§ Exercise:
There is a line containing "building: [167,184,210,237] ->" in the records below. Repeat it and every line after it, exactly, through the final line, but no pictures.

########

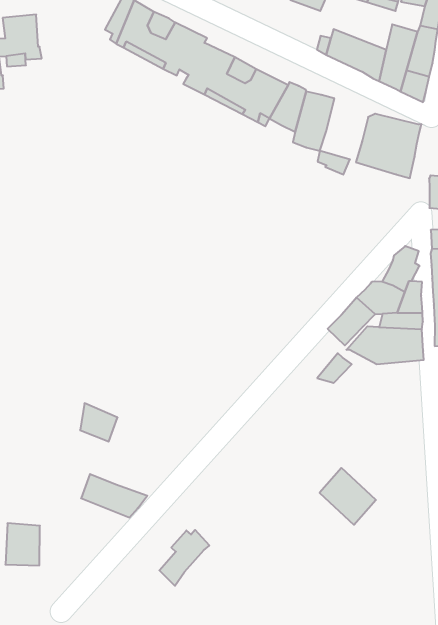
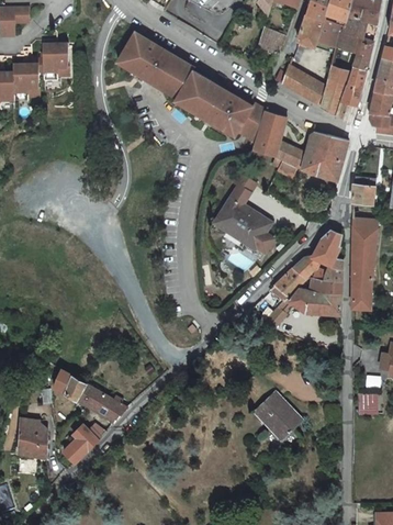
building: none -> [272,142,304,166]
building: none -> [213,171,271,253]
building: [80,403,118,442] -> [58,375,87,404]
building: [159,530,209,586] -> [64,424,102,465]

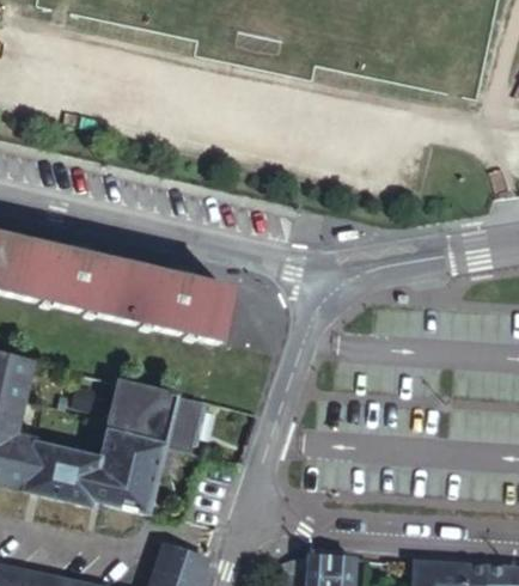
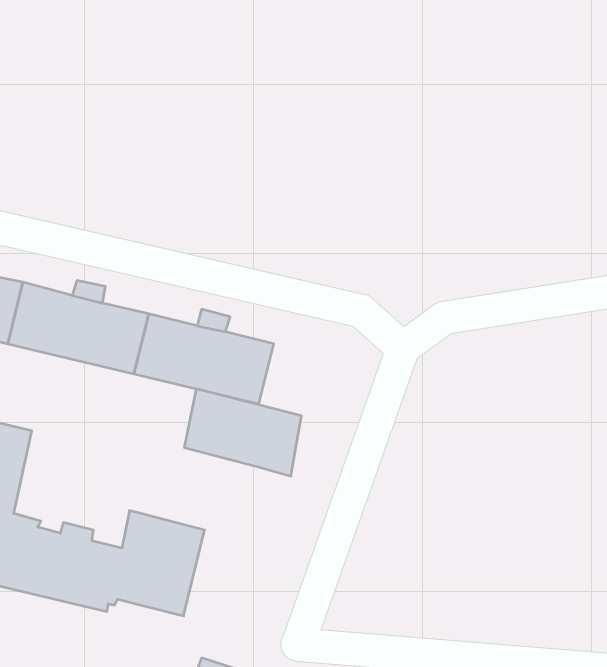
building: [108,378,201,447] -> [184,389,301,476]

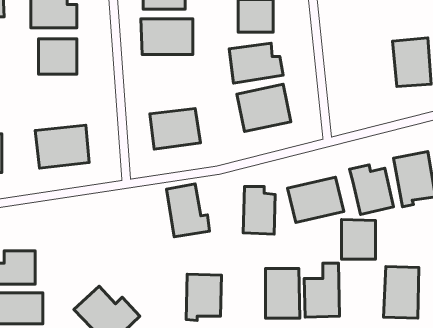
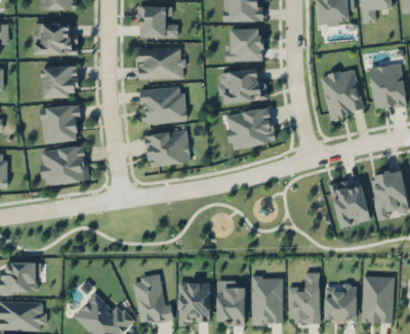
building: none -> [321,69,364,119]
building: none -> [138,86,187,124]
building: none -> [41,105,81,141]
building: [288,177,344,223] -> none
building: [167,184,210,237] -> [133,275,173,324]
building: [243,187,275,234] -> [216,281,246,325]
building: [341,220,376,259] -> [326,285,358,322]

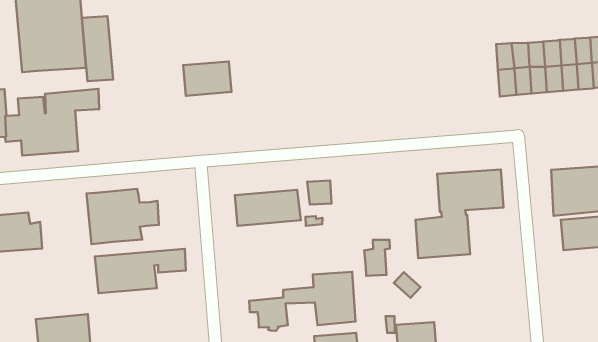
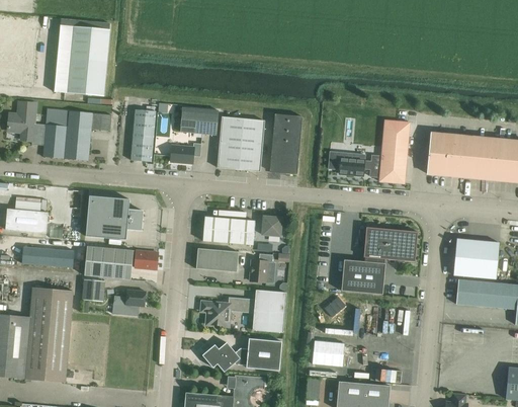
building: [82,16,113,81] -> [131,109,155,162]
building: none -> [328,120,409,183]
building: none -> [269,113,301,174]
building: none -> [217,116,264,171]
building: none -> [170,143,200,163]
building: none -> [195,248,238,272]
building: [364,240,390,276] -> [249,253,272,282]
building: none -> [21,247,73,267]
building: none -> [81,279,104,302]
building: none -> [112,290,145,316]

########

§ Answer section:
building: [167,184,210,237] -> [133,275,173,324]
building: [243,187,275,234] -> [216,281,246,325]
building: [341,220,376,259] -> [326,285,358,322]

building: [82,16,113,81] -> [131,109,155,162]
building: none -> [328,120,409,183]
building: none -> [269,113,301,174]
building: none -> [217,116,264,171]
building: none -> [170,143,200,163]
building: none -> [195,248,238,272]
building: [364,240,390,276] -> [249,253,272,282]
building: none -> [21,247,73,267]
building: none -> [81,279,104,302]
building: none -> [112,290,145,316]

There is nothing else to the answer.